# PROVIDED DATA
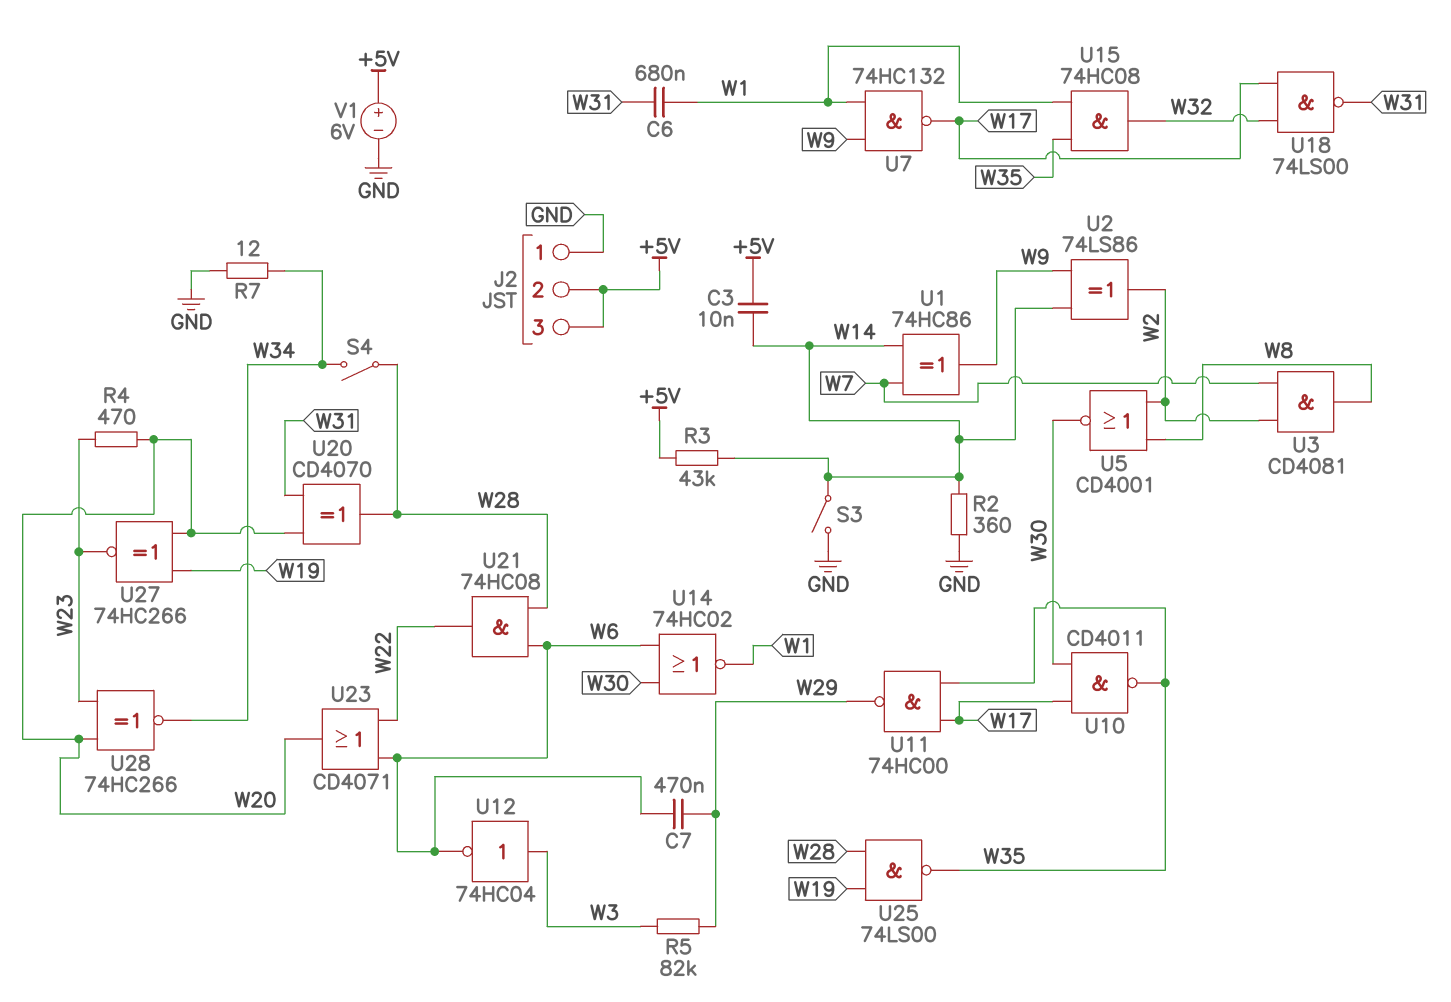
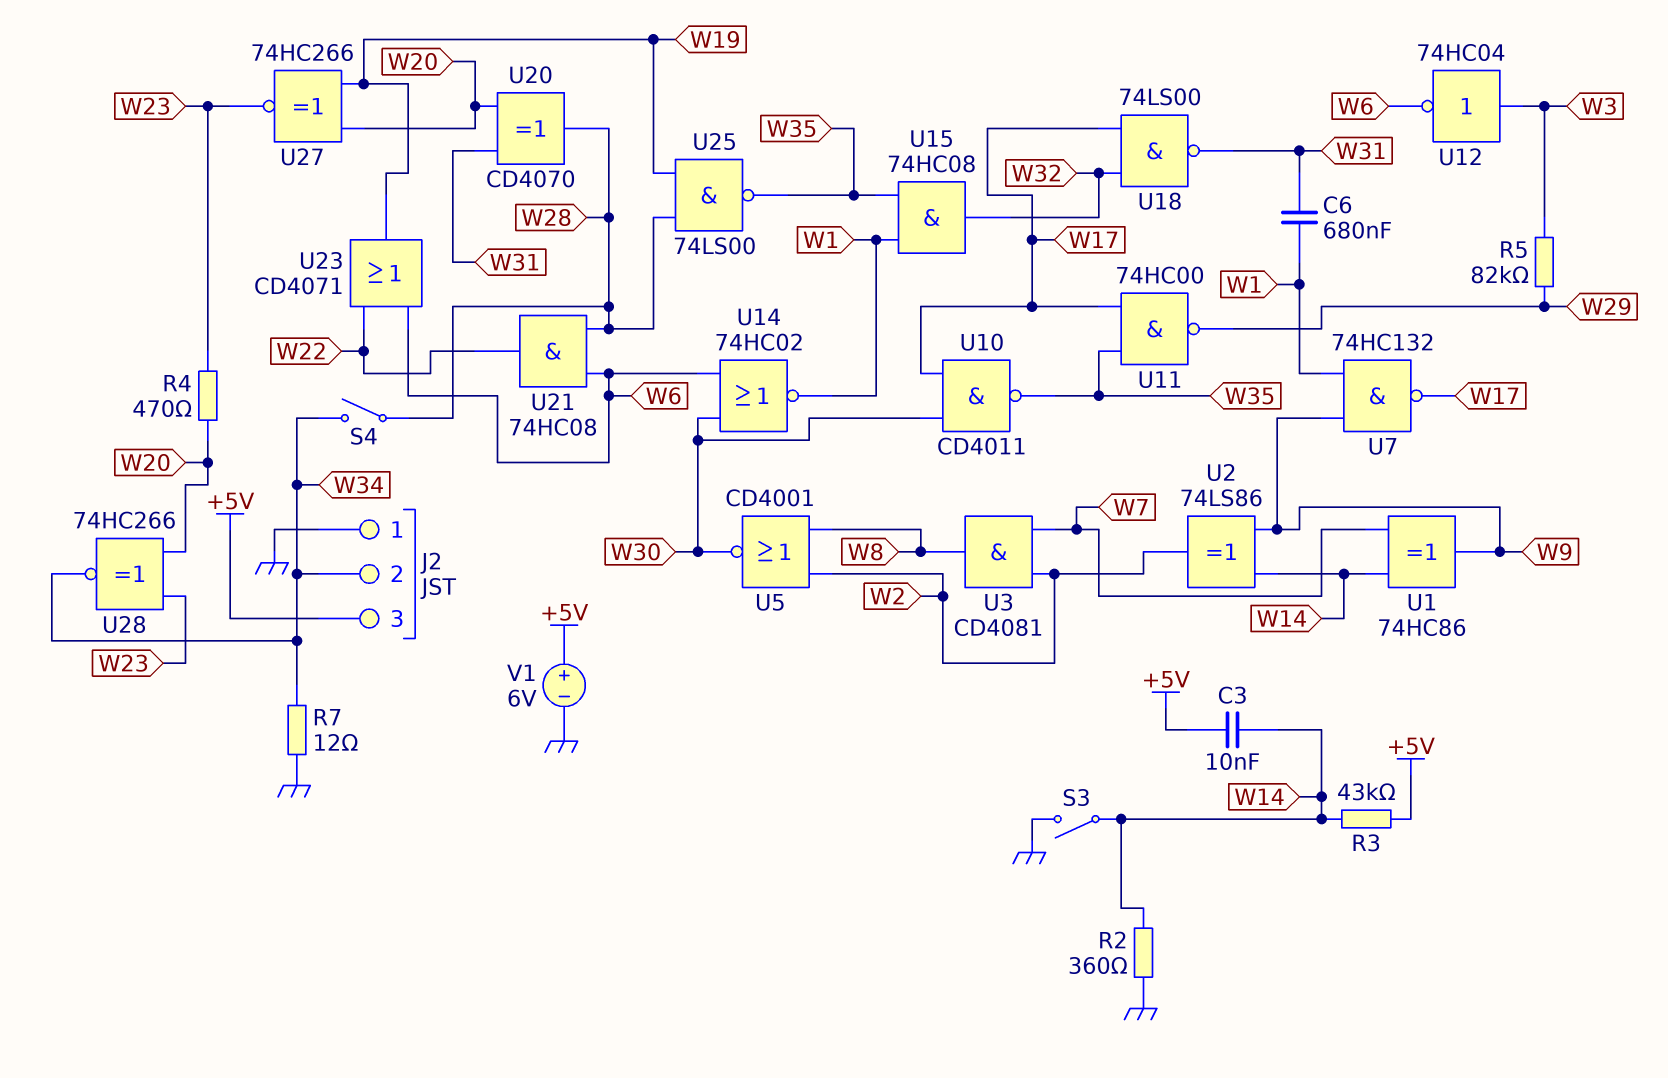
C7: 470nF (W6, W29) -> none
J2 pin 2: +5V -> W34
U23: OR CD4071 (in W6, in W22, out W20) -> OR CD4071 (in W6, in W22, out W19)

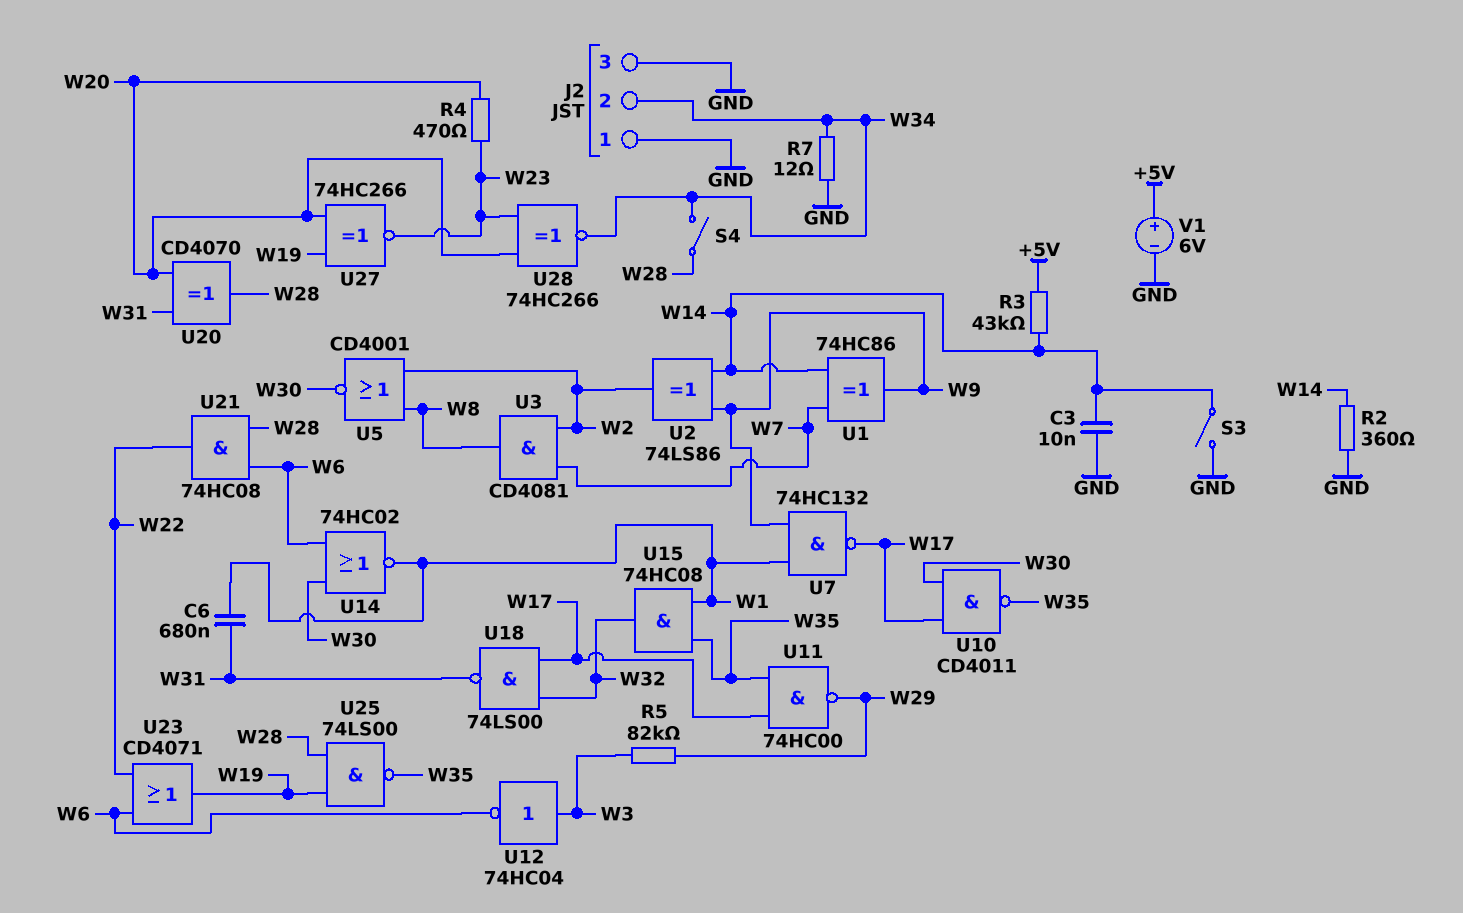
C3: 10nF (+5V, W14) -> 10nF (GND, W14)
J2 pin 3: +5V -> GND

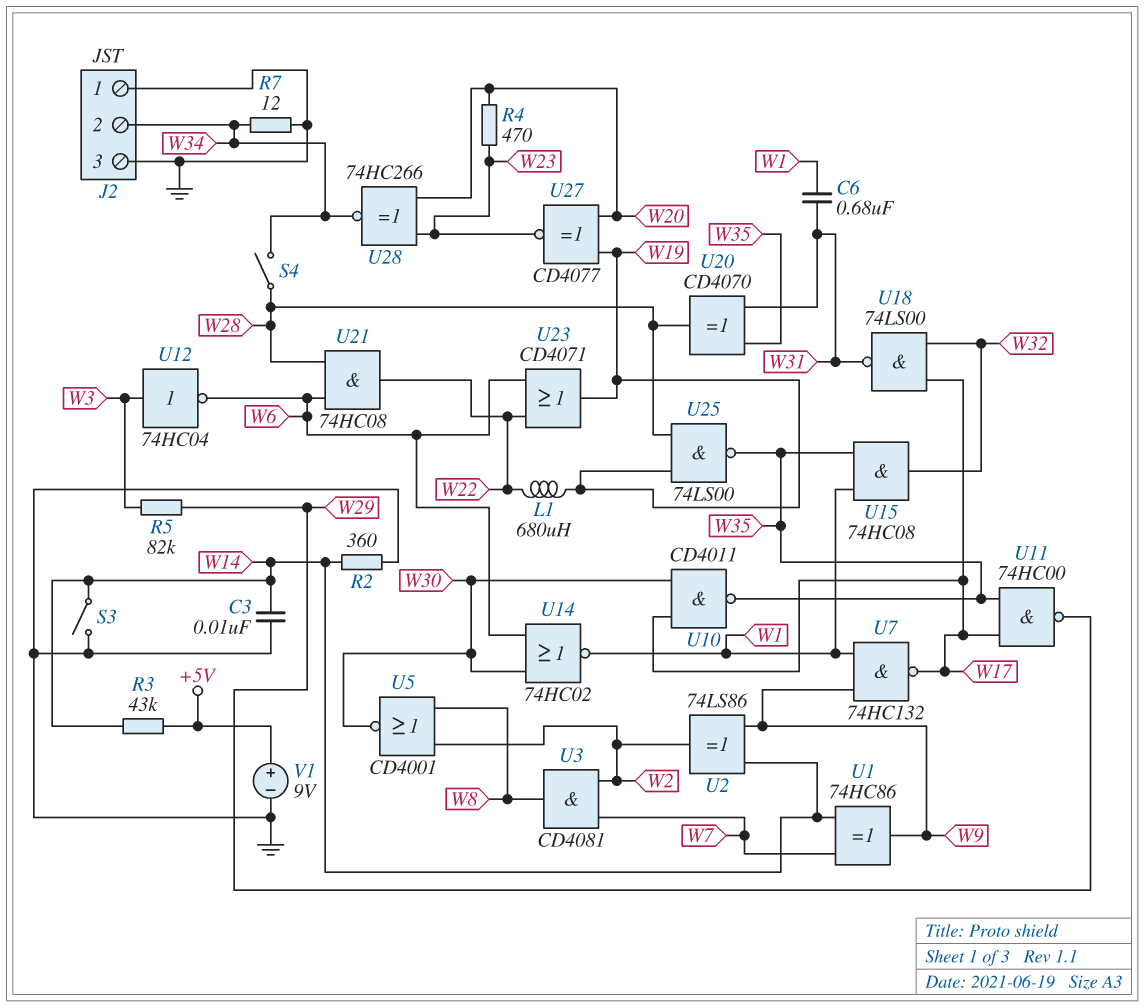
L1: none -> 680uH (W19, W22)
U20: XOR CD4070 (in W20, in W31, out W28) -> XOR CD4070 (in W31, in W35, out W28)
U27: XNOR 74HC266 (in W19, in W20, out W23) -> XNOR CD4077 (in W19, in W20, out W23)
V1: 6V (plus +5V, minus GND) -> 9V (plus +5V, minus GND)

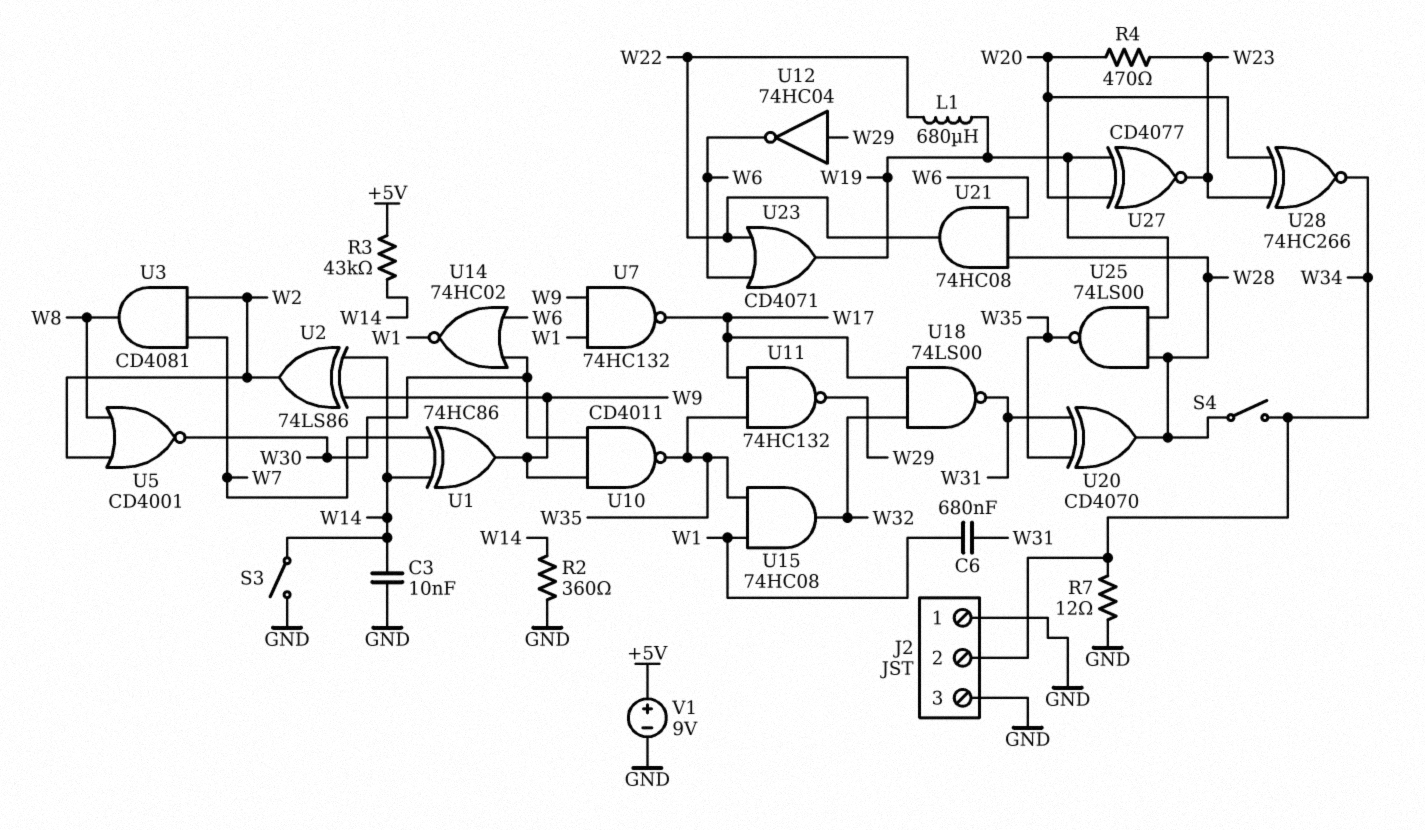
R5: 82k (W3, W29) -> none
U10: NAND CD4011 (in W17, in W30, out W35) -> NAND CD4011 (in W9, in W30, out W35)
U11: NAND 74HC00 (in W17, in W35, out W29) -> NAND 74HC132 (in W17, in W35, out W29)
U12: NOT 74HC04 (in W3, out W6) -> NOT 74HC04 (in W29, out W6)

# INSTRUCTIONS TO FOLLOW
Return each line of the entries that holds the string "NAND".

# ANSWER TO THIS EXERCISE
U10: NAND CD4011 (in W17, in W30, out W35) -> NAND CD4011 (in W9, in W30, out W35)
U11: NAND 74HC00 (in W17, in W35, out W29) -> NAND 74HC132 (in W17, in W35, out W29)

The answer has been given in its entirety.